| DIRECTIONS FOR THIS TASK |
Which lines below contain "none"? Pull them out.

——————————

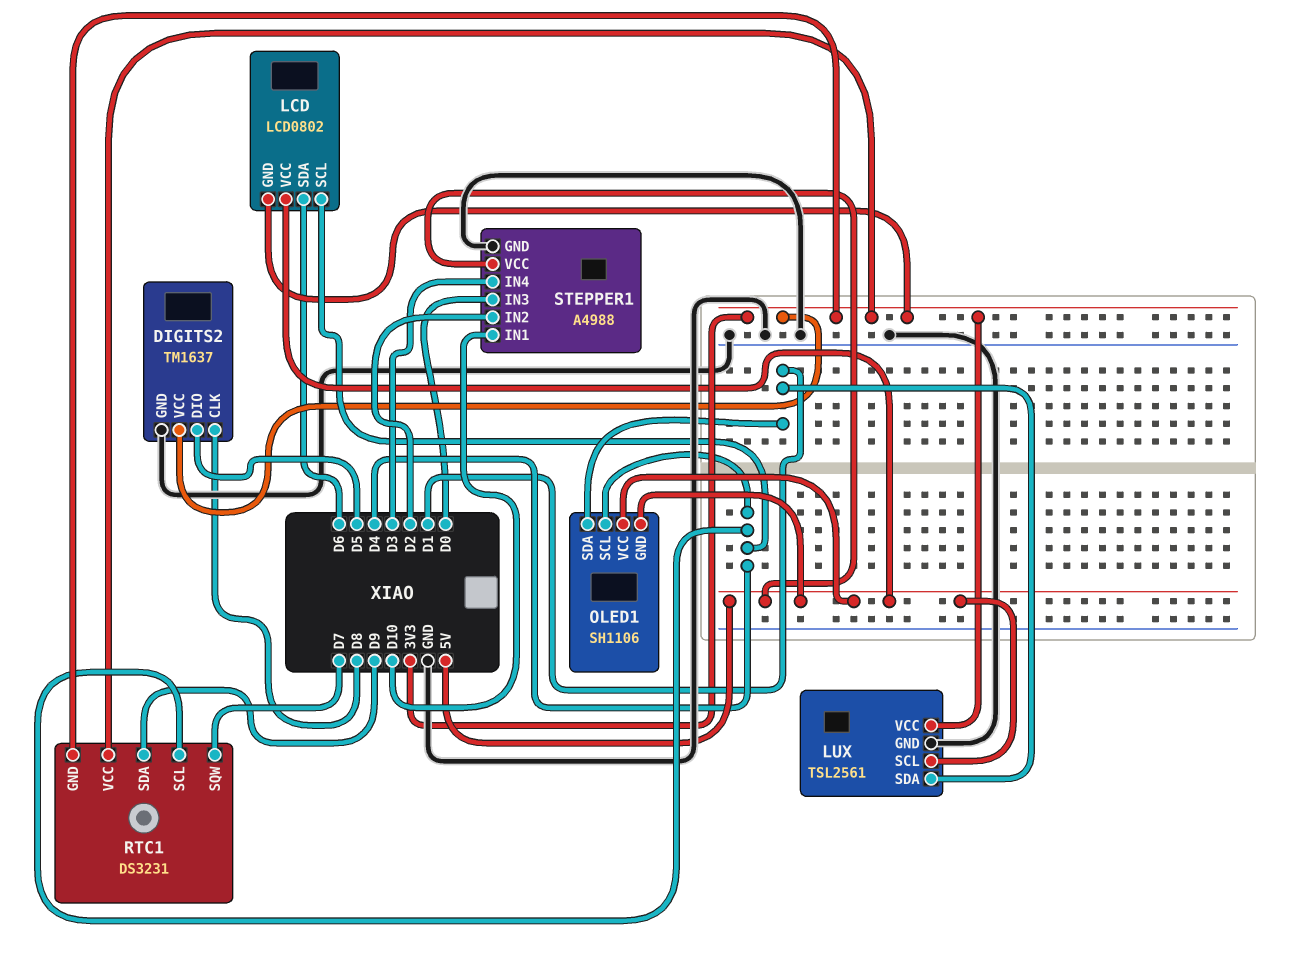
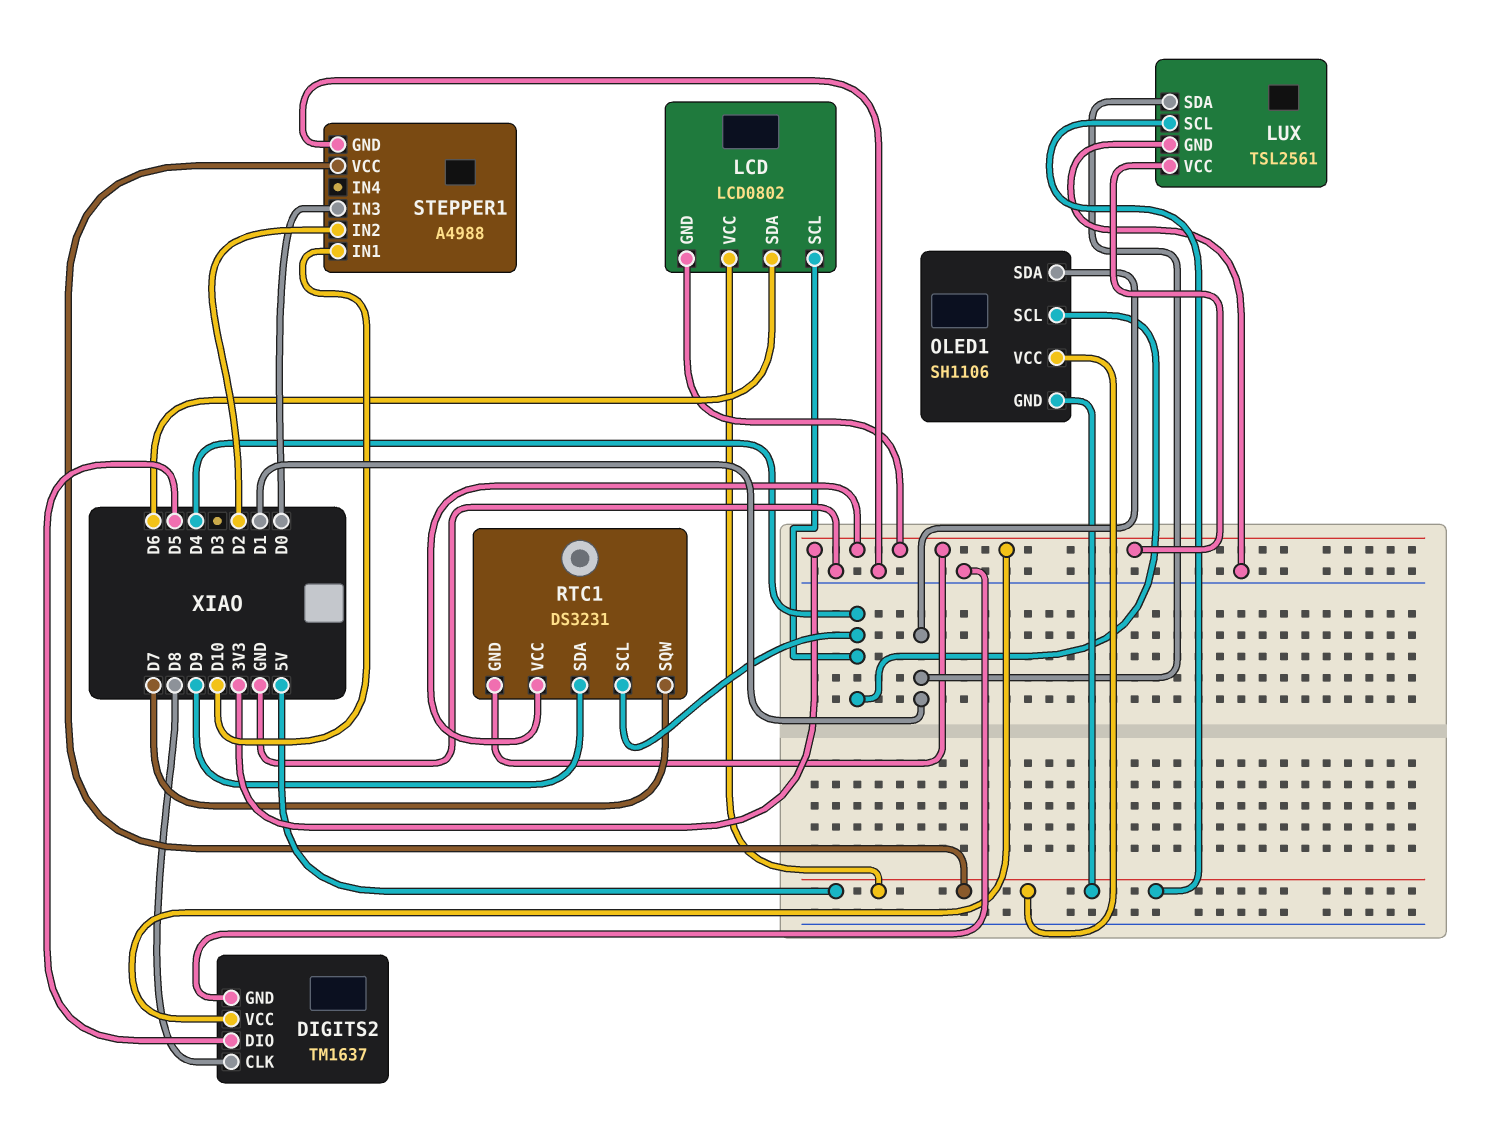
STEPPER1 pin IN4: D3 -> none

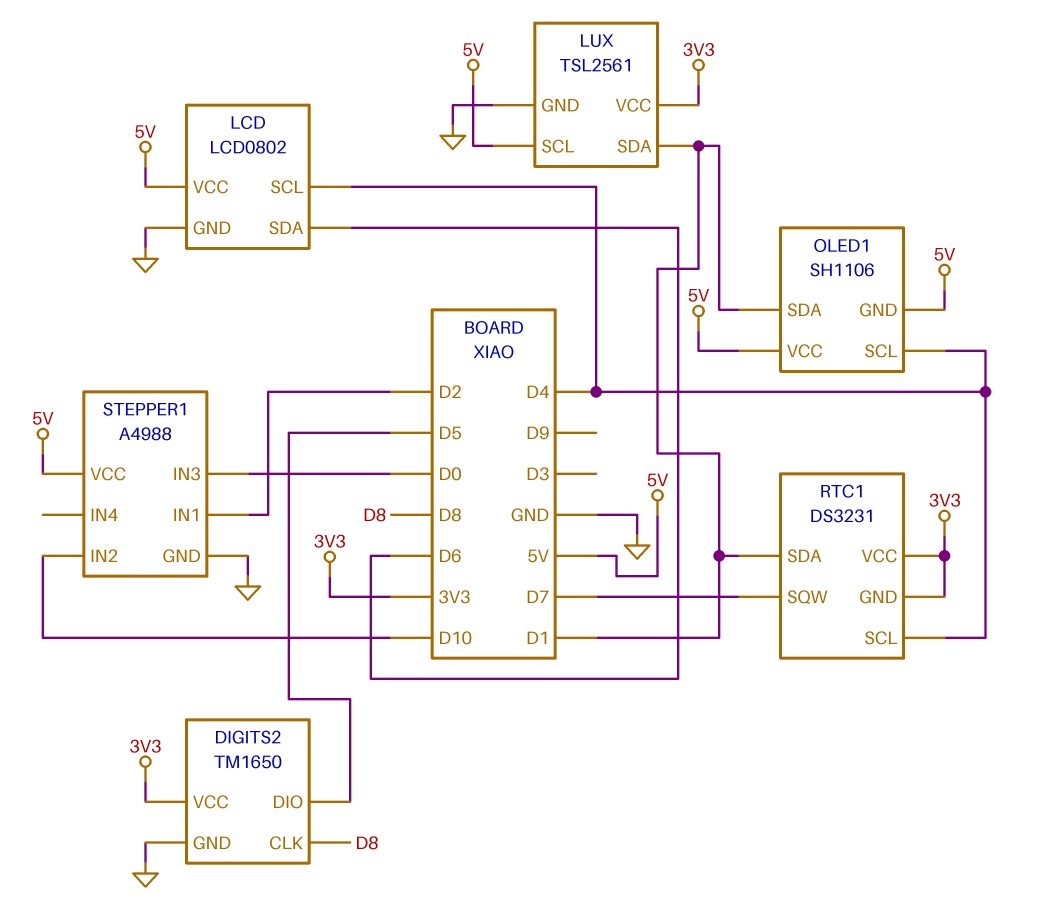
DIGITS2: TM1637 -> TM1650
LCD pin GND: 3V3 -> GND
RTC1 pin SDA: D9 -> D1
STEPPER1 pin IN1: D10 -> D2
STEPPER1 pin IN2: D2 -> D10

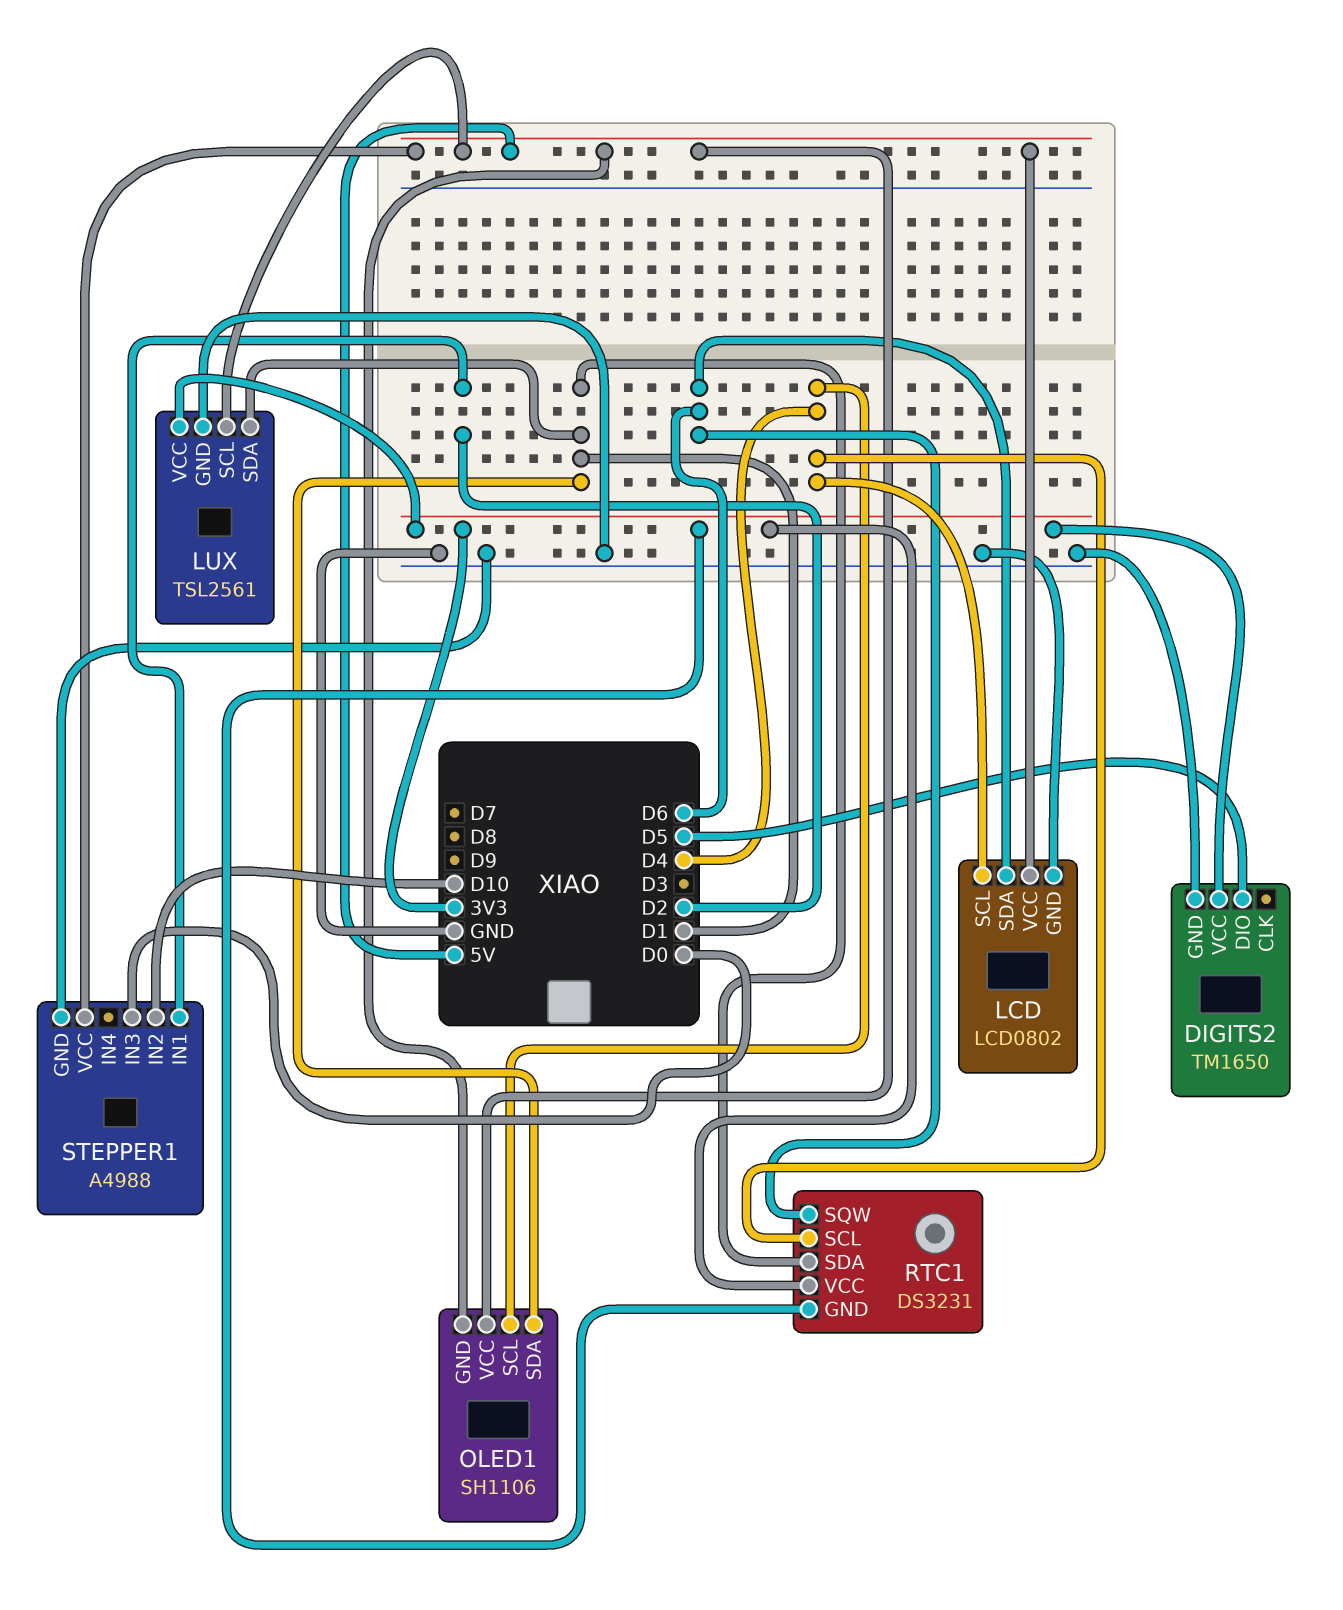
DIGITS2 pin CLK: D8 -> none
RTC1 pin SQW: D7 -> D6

——————————

| SOLUTION |
STEPPER1 pin IN4: D3 -> none
DIGITS2 pin CLK: D8 -> none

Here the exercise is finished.